**Supplied records:**
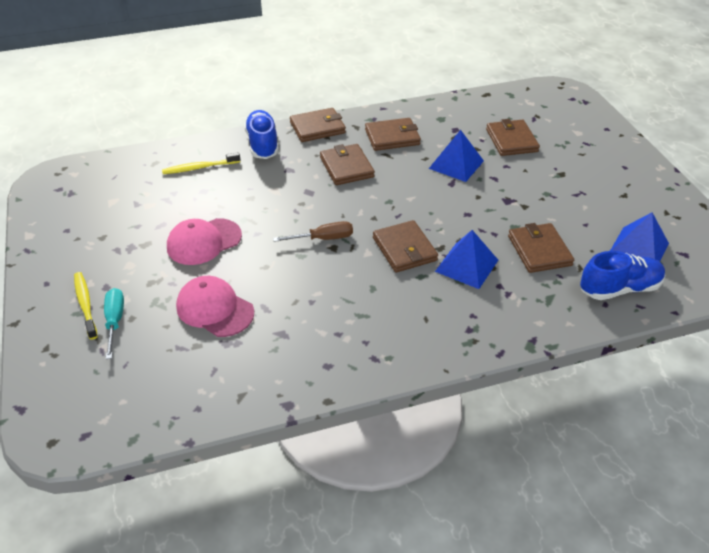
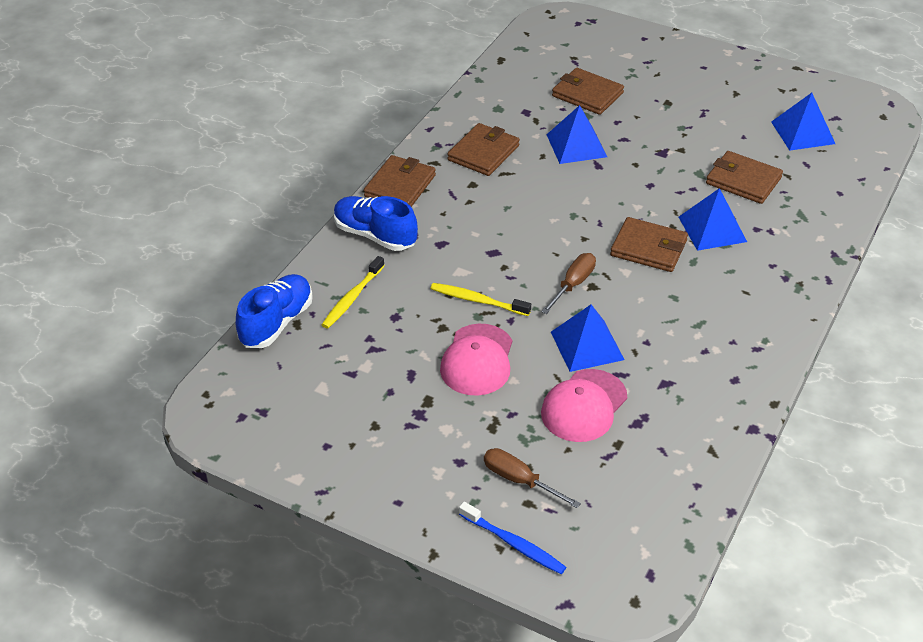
camera: 45 degrees left, 0 degrees up
(54, 352) = (514, 544): none -> blue toothbrush
(85, 304) = (468, 489): yellow toothbrush -> yellow toothbrush (477, 300)
(115, 321) = (519, 480): turquoise screwdriver -> brown screwdriver
(215, 309) = (584, 406): pink cap -> pink cap turned 45 degrees counterclockwise
(273, 277) = (587, 345): none -> blue pyramid
(346, 167) = (489, 207): brown wallet -> none
(619, 289) = (833, 174): blue shoe -> blue shoe (276, 323)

**Work instruction:**
Reproduce the material word for word. Any pictures should be left out of the copy.

**Answer to this problem:**
camera: 45 degrees left, 0 degrees up
(54, 352) = (514, 544): none -> blue toothbrush
(85, 304) = (468, 489): yellow toothbrush -> yellow toothbrush (477, 300)
(115, 321) = (519, 480): turquoise screwdriver -> brown screwdriver
(215, 309) = (584, 406): pink cap -> pink cap turned 45 degrees counterclockwise
(273, 277) = (587, 345): none -> blue pyramid
(346, 167) = (489, 207): brown wallet -> none
(619, 289) = (833, 174): blue shoe -> blue shoe (276, 323)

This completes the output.